Saved data entries
= Beginning of Section =
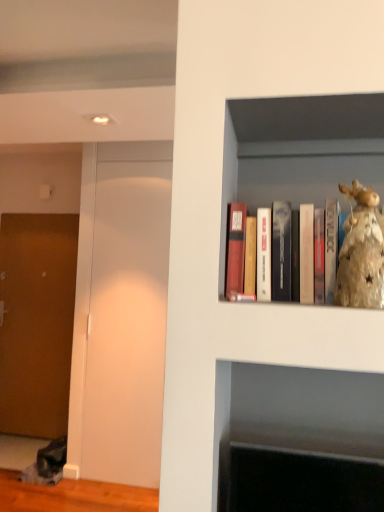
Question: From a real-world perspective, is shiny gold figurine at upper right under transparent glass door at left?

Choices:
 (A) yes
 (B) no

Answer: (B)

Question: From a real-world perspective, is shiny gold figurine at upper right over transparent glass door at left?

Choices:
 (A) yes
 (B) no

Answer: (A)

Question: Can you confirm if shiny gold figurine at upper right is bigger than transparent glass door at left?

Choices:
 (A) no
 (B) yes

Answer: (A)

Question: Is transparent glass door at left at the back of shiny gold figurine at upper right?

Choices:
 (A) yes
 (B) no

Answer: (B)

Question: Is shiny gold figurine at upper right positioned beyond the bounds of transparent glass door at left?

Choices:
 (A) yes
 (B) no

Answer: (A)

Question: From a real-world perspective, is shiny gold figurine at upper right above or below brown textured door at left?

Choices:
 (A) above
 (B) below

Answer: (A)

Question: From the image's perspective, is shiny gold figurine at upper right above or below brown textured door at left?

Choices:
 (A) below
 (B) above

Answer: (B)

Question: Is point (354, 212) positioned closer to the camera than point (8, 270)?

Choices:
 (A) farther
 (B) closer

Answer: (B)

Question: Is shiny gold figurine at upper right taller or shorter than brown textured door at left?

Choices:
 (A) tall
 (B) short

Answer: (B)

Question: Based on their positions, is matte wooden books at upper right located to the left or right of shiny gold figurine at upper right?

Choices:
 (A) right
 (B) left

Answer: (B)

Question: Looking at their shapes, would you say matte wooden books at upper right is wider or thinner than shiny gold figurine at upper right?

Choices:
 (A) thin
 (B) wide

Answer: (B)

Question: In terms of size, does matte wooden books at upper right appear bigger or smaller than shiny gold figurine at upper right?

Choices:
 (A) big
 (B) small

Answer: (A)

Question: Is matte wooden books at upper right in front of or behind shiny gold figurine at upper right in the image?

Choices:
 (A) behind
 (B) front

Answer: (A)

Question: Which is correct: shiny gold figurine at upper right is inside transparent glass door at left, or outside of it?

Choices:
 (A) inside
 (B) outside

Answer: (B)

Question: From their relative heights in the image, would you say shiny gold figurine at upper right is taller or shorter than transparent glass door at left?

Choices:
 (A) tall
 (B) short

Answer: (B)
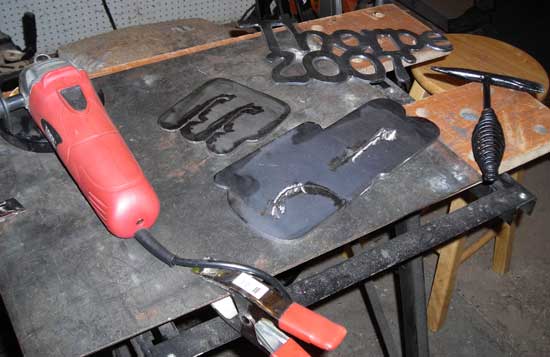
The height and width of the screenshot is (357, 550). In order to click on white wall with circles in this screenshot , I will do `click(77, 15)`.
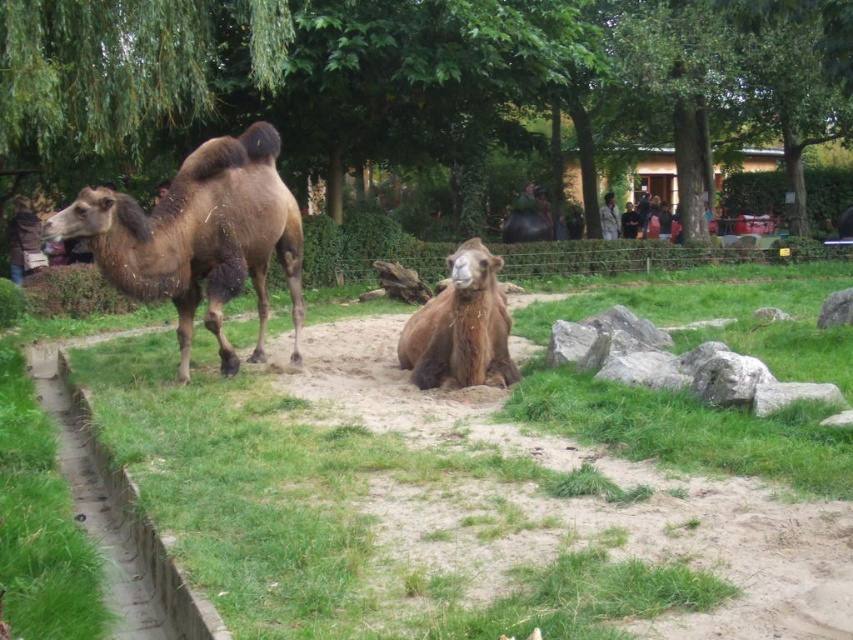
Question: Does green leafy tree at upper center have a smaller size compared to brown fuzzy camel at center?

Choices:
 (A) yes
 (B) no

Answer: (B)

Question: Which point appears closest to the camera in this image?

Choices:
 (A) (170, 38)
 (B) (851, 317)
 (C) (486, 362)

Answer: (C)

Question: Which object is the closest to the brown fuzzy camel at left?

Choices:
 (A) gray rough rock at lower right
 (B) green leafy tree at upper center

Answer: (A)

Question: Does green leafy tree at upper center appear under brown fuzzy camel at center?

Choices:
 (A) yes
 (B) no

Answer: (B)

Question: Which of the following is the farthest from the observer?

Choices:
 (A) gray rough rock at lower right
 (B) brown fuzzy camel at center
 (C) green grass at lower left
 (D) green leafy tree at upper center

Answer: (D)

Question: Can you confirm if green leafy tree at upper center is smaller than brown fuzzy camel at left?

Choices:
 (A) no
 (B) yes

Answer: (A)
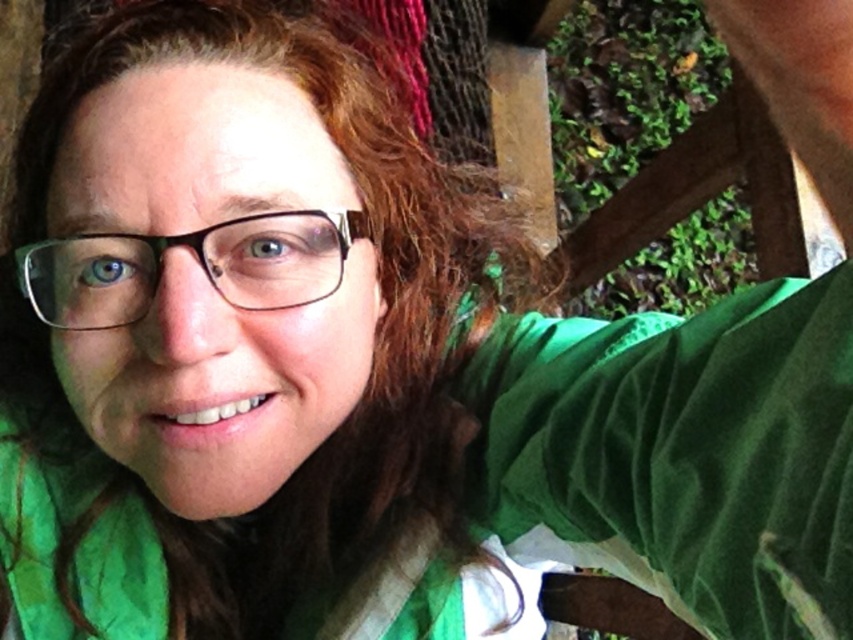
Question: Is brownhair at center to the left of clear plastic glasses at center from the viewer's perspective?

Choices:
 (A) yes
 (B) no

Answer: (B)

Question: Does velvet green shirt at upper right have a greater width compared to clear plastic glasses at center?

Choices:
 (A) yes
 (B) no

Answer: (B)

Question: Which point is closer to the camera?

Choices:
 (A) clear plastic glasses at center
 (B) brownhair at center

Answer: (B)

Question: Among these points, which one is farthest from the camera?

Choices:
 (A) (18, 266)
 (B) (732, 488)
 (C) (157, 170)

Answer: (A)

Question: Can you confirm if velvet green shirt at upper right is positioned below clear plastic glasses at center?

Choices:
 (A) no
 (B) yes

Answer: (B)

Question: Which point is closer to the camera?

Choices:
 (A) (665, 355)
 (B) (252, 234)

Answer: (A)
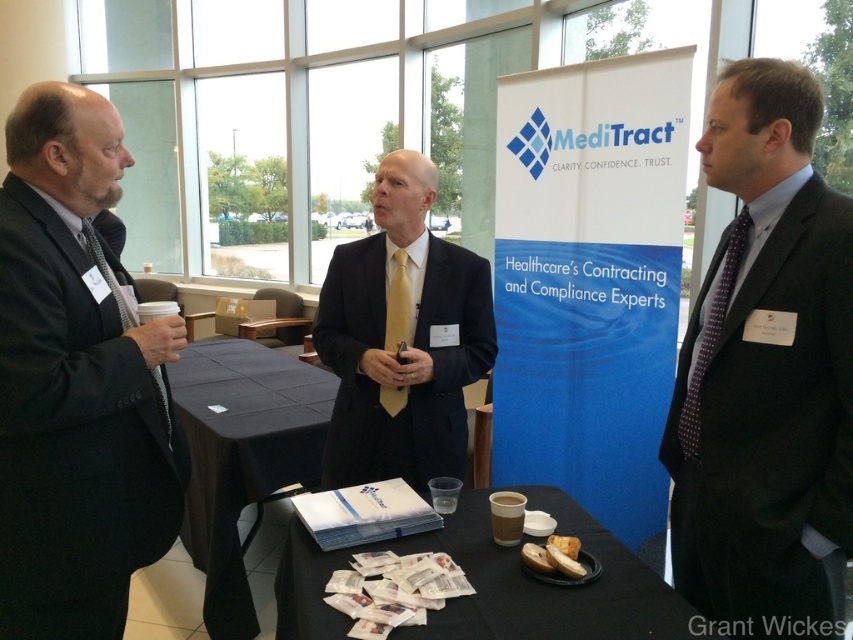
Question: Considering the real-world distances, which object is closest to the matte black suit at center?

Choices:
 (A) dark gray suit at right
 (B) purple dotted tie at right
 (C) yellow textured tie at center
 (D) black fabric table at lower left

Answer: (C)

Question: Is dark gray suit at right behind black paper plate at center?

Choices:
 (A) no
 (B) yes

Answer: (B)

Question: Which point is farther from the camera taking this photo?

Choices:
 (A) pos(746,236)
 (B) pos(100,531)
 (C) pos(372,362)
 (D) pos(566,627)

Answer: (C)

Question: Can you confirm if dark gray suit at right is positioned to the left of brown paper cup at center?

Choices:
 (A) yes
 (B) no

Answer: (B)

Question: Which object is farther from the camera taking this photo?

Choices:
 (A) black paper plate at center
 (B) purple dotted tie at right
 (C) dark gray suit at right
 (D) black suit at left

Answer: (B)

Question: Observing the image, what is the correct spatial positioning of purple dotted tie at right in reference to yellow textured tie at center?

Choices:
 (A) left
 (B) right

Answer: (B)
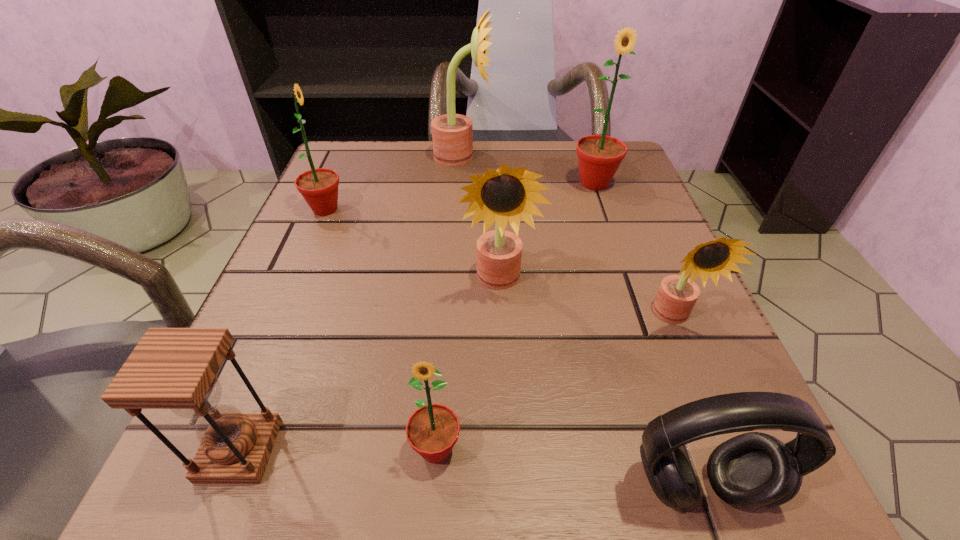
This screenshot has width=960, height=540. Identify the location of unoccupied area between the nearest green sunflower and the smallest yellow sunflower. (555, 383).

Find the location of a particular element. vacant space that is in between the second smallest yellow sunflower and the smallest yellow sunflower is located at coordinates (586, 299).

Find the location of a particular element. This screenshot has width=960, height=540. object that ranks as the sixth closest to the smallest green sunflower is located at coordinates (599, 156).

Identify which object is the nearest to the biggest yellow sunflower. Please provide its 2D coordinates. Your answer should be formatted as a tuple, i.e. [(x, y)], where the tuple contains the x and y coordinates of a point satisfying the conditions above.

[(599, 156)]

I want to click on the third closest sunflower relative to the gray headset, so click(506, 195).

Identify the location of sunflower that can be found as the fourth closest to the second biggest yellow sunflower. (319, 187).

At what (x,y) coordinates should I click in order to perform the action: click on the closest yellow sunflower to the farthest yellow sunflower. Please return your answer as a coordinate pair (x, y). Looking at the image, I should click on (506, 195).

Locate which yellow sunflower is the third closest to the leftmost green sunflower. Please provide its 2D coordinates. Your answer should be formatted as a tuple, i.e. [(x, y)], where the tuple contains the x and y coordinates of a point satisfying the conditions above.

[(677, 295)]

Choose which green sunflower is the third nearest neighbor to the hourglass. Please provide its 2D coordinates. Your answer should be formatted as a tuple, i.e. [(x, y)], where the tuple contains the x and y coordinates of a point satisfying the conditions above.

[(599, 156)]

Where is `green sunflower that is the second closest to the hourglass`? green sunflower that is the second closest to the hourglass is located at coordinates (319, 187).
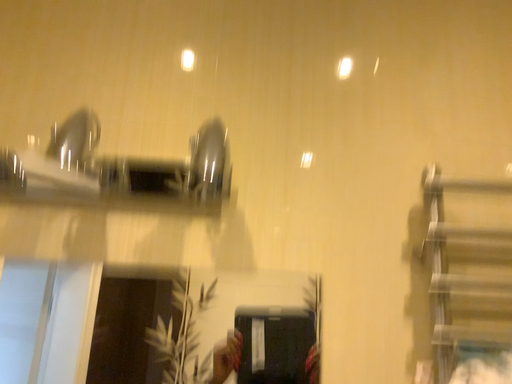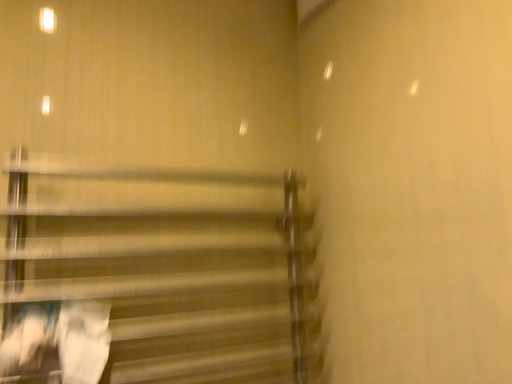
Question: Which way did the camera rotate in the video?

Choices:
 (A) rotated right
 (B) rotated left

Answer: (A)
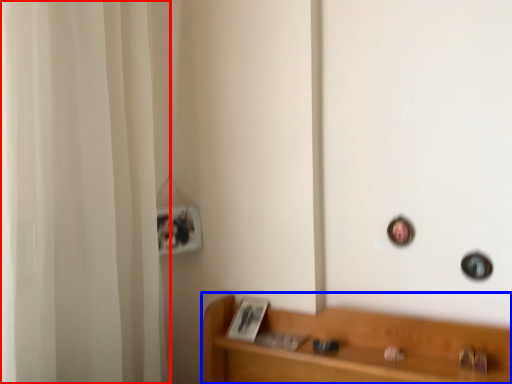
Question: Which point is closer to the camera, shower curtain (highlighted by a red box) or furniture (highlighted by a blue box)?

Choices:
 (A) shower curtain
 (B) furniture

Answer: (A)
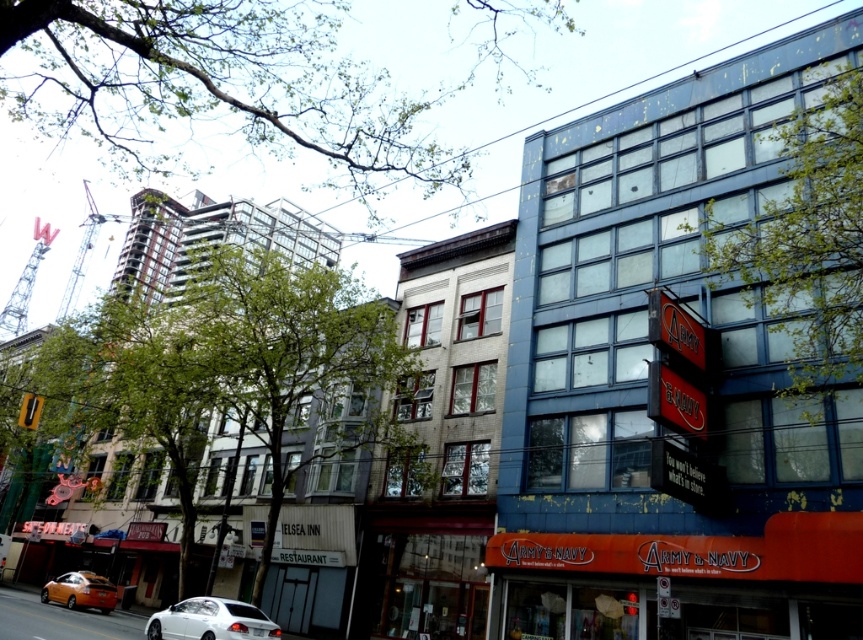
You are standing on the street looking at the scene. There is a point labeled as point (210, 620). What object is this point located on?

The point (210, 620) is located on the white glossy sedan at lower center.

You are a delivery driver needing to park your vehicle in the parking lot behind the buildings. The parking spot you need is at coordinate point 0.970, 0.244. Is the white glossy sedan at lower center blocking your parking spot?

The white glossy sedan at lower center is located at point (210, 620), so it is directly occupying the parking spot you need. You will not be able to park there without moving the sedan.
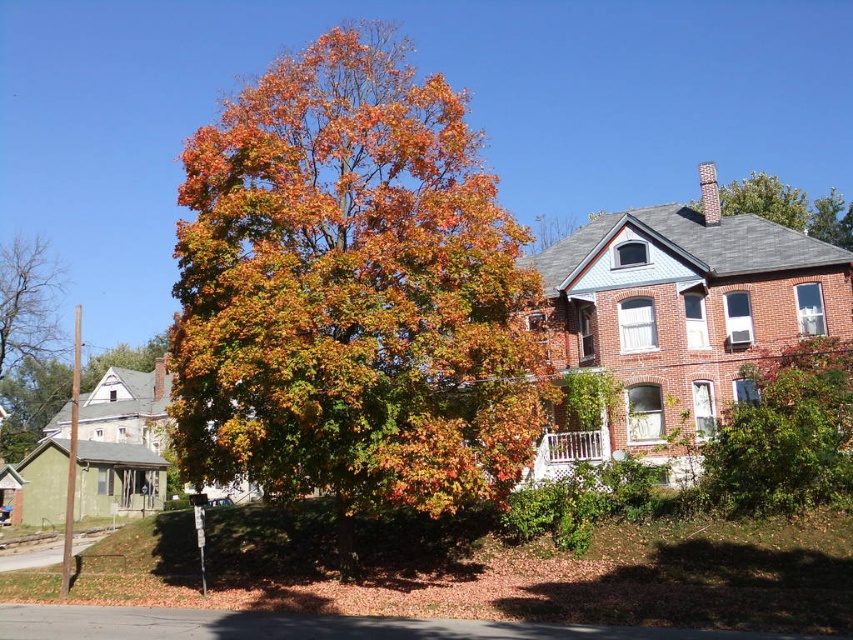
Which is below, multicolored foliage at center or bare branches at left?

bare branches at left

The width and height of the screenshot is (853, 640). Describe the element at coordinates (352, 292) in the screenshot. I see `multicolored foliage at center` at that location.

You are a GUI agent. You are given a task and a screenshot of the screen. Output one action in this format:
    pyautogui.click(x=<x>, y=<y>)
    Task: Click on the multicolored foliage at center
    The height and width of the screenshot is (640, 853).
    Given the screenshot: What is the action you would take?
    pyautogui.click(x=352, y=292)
= End of Section =
__ASSIGNED TASK__
How many lines in the items above contain the word "farther"? Count only matches with the same capitalization, and reply with the number alone.

__SOLUTION TO THIS TASK__
3